## START Supplied material

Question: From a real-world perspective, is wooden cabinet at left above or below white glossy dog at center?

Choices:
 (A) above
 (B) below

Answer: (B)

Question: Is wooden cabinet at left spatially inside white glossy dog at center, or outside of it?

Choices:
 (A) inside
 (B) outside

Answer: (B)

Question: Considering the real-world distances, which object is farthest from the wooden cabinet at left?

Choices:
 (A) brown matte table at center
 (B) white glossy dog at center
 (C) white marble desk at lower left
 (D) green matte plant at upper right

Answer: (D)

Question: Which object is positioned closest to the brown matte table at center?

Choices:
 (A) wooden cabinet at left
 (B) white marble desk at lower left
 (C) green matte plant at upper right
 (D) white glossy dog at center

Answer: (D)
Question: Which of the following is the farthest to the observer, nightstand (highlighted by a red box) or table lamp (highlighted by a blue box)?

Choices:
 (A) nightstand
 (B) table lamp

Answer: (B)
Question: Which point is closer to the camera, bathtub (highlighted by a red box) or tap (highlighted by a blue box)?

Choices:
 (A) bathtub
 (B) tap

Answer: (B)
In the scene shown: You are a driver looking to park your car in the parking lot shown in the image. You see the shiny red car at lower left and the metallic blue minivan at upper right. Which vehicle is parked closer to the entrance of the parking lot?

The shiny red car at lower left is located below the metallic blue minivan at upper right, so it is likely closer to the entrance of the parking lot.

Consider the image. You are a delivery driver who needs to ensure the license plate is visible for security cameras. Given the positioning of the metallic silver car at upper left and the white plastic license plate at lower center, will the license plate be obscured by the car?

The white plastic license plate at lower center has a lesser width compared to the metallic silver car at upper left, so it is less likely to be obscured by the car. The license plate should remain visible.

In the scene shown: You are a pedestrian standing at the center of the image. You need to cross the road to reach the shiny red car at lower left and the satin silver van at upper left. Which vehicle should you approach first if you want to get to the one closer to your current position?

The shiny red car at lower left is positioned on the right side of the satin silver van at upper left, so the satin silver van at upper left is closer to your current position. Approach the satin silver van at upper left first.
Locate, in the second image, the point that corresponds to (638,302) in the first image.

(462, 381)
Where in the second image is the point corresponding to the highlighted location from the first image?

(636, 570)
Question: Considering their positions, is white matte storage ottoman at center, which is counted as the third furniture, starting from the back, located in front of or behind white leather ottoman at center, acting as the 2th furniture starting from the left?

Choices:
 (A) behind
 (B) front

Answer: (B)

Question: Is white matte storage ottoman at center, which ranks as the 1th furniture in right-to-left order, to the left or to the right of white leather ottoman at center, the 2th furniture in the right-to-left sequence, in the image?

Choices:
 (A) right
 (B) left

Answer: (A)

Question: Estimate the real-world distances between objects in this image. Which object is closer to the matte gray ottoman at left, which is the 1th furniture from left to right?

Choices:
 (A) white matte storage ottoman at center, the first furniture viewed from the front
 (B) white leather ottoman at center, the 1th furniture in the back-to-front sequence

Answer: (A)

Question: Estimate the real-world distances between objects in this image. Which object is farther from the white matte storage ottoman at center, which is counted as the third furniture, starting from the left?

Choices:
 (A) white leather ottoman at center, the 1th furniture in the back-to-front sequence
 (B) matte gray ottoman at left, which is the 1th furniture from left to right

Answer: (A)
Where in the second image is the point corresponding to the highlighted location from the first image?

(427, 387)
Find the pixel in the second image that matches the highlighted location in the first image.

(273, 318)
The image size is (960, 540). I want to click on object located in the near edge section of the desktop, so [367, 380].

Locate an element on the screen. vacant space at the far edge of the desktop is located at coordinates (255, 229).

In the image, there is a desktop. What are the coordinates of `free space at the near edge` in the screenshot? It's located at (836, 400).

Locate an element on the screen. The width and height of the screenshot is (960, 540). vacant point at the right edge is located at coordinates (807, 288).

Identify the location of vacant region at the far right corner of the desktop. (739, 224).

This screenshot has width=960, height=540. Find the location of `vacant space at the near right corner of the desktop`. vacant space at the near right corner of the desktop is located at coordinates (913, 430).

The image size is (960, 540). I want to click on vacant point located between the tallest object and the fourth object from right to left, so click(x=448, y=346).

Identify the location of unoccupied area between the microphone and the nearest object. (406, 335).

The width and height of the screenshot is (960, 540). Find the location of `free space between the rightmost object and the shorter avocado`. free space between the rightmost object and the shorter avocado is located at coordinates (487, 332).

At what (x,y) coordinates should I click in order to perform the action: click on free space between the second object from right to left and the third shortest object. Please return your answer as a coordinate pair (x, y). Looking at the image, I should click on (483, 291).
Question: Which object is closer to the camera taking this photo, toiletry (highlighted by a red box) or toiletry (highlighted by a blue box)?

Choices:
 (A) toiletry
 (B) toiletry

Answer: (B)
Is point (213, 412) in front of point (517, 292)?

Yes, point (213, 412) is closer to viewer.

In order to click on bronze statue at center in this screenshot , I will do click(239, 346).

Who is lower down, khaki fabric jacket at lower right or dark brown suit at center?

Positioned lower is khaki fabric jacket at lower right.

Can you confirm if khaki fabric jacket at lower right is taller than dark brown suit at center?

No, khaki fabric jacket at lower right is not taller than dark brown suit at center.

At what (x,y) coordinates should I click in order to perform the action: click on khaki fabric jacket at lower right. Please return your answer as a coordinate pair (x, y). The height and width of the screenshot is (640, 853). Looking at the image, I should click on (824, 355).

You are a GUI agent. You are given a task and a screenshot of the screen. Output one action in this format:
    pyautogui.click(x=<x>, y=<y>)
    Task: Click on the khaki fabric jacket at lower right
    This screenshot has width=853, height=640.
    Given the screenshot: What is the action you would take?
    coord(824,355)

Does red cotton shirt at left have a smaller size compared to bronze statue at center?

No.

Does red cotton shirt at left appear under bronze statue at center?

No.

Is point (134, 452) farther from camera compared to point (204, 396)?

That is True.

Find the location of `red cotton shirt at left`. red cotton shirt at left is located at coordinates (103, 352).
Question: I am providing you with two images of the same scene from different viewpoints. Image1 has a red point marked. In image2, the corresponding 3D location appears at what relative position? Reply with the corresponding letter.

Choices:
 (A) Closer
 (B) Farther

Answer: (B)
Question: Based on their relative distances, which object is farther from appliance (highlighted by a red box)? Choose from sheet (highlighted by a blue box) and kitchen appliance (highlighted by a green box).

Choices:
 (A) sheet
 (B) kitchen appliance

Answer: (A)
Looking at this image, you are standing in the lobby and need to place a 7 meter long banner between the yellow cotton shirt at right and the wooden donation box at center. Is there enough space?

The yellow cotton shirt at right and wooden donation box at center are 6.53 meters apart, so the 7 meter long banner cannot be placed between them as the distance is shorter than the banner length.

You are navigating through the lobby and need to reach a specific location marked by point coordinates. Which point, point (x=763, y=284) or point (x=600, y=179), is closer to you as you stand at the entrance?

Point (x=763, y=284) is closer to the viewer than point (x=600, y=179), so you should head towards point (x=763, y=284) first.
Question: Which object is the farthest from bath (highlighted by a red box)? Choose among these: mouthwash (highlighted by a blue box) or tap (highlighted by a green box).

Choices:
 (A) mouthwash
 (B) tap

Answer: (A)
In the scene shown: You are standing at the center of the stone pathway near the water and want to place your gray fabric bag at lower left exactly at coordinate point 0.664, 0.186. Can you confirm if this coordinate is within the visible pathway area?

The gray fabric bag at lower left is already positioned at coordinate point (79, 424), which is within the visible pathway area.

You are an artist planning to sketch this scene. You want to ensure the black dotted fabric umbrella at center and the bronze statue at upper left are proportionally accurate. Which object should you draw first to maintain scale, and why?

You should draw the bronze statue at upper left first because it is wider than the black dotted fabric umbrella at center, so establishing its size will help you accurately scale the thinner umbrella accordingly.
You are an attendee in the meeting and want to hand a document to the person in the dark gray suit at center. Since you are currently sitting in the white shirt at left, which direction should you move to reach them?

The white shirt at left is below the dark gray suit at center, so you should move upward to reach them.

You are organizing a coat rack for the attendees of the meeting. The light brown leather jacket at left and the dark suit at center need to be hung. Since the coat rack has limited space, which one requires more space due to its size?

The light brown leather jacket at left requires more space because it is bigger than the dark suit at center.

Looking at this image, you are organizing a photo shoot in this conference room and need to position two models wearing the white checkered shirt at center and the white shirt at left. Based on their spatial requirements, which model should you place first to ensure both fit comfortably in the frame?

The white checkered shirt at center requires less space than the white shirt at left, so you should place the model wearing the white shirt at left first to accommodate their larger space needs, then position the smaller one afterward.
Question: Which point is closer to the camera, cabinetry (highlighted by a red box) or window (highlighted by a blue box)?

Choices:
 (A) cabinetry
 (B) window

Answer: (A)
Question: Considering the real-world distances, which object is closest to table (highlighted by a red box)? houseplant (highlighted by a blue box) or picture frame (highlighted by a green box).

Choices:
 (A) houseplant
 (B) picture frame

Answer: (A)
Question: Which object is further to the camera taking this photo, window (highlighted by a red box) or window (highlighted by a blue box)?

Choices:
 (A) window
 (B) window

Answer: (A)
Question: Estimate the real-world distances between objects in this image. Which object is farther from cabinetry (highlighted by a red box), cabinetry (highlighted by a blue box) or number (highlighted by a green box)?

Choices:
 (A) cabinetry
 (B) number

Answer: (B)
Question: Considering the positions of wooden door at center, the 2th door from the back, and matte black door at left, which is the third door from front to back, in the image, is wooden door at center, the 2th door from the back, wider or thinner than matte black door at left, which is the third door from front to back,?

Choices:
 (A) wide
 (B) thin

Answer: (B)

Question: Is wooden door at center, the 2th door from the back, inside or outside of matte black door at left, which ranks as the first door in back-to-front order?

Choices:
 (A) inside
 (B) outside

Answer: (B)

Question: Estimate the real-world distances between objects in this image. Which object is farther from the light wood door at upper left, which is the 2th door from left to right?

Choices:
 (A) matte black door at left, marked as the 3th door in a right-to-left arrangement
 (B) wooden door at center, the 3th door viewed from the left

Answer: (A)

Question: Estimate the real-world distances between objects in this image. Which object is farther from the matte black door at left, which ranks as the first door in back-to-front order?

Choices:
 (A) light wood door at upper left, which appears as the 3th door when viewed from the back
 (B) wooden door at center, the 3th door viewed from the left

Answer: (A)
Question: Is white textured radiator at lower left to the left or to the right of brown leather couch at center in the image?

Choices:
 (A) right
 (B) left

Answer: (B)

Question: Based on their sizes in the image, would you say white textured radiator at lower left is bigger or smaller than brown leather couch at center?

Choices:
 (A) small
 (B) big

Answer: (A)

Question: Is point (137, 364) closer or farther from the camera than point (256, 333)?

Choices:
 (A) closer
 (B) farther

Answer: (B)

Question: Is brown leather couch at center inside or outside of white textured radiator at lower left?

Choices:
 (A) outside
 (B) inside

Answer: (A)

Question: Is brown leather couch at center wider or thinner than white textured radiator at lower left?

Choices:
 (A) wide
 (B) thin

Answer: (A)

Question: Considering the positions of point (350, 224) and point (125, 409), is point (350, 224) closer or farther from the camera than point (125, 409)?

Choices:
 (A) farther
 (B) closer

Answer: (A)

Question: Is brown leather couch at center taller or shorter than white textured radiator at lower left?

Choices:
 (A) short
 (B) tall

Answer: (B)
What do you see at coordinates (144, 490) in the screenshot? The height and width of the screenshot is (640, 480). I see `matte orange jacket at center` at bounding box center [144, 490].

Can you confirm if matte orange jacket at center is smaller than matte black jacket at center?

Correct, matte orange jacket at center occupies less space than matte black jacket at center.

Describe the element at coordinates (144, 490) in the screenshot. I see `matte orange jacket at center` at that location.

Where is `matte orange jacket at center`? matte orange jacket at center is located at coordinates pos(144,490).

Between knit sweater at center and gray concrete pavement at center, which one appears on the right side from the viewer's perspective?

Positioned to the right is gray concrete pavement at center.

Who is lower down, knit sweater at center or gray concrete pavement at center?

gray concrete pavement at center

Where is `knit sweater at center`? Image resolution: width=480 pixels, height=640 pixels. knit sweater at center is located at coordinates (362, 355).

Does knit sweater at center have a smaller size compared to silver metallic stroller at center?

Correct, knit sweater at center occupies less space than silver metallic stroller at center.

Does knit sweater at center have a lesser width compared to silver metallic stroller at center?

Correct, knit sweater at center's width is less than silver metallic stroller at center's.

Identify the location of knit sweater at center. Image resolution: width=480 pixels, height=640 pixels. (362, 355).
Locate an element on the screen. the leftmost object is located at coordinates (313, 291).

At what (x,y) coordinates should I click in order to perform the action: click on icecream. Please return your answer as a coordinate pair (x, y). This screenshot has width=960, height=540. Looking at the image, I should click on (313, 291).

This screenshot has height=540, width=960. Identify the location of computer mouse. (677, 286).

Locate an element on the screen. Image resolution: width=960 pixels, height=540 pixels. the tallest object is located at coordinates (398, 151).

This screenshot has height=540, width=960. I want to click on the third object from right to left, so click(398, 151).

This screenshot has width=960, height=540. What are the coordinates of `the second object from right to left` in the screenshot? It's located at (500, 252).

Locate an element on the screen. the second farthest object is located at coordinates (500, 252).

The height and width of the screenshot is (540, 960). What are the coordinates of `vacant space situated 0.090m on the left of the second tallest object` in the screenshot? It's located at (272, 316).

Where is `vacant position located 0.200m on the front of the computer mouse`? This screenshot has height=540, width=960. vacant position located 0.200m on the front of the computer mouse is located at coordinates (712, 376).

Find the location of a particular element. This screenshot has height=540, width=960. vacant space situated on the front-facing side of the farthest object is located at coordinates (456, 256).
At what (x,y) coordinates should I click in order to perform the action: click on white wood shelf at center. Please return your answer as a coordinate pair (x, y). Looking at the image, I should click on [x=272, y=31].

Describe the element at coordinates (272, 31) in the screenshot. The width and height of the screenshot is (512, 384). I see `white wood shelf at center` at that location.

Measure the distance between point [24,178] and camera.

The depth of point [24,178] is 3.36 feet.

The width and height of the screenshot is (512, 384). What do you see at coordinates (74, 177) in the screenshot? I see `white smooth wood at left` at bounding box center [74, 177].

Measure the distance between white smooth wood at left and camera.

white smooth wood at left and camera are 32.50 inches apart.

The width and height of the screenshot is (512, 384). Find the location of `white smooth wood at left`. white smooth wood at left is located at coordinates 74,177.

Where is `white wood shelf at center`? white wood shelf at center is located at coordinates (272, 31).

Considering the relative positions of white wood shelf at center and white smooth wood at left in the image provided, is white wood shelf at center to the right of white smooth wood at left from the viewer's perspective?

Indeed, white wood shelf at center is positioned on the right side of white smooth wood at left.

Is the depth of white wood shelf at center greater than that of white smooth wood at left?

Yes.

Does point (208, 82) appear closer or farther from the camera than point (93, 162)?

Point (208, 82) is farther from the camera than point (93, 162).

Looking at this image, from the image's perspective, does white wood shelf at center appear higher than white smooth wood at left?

## END Supplied material

Could you give again, word for word, the stretch of the data from the line containing "The white plastic license plate at lower center has" through the line containing "In the scene shown: You are a pedestrian", with both of those lines included?

The white plastic license plate at lower center has a lesser width compared to the metallic silver car at upper left, so it is less likely to be obscured by the car. The license plate should remain visible.

In the scene shown: You are a pedestrian standing at the center of the image. You need to cross the road to reach the shiny red car at lower left and the satin silver van at upper left. Which vehicle should you approach first if you want to get to the one closer to your current position?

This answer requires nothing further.